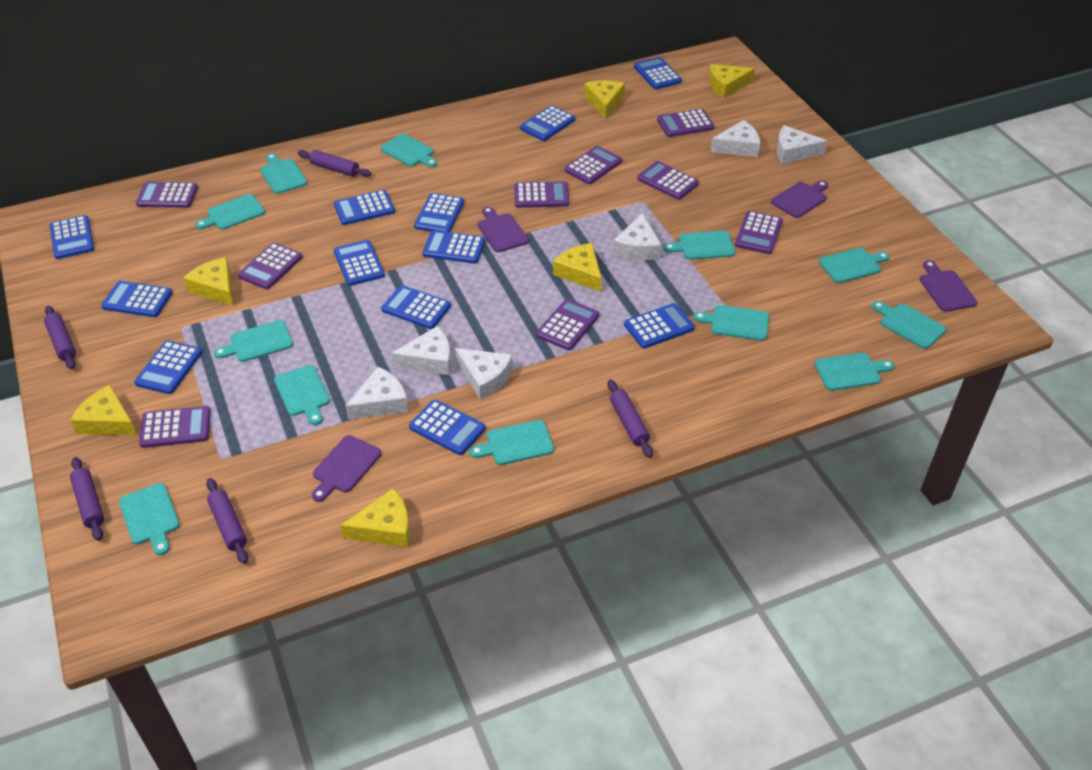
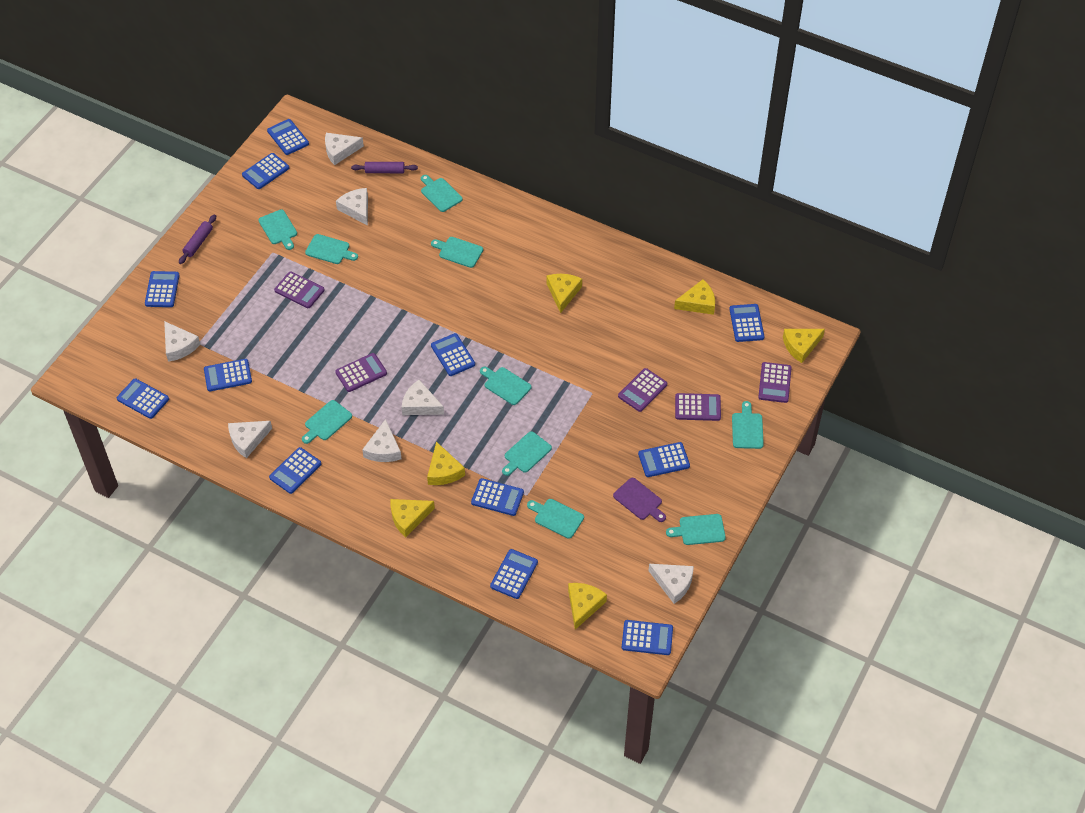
purple calculator: 9 -> 5
purple cutting board: 4 -> 1
purple rolling pin: 5 -> 2
turquoise cutting board: 12 -> 10
white cheese: 6 -> 7

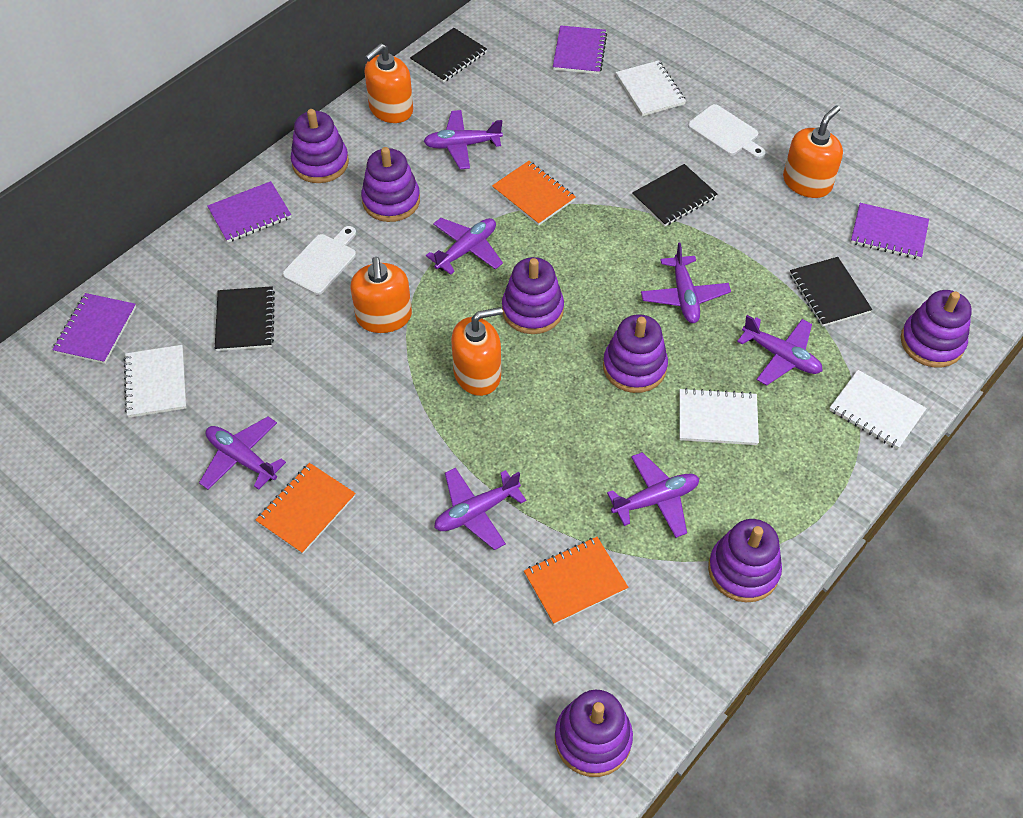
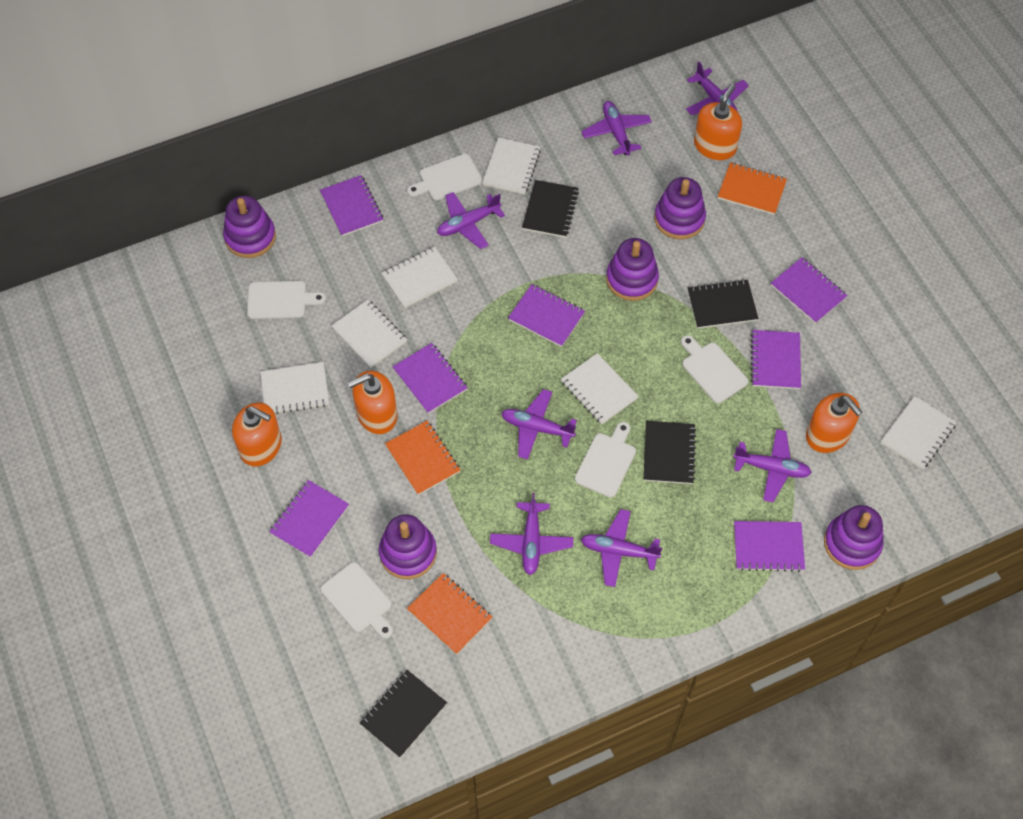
purple notebook: 4 -> 7
purple stacking toy: 7 -> 5
white cutting board: 2 -> 5
white notebook: 4 -> 6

WORK TO BE COMPLETED. Nothing but the lines from the one with "purple notebook: 4 -> 7" through the end of the data above should be repeated, each exactly as it stands.

EXPECTED ANSWER.
purple notebook: 4 -> 7
purple stacking toy: 7 -> 5
white cutting board: 2 -> 5
white notebook: 4 -> 6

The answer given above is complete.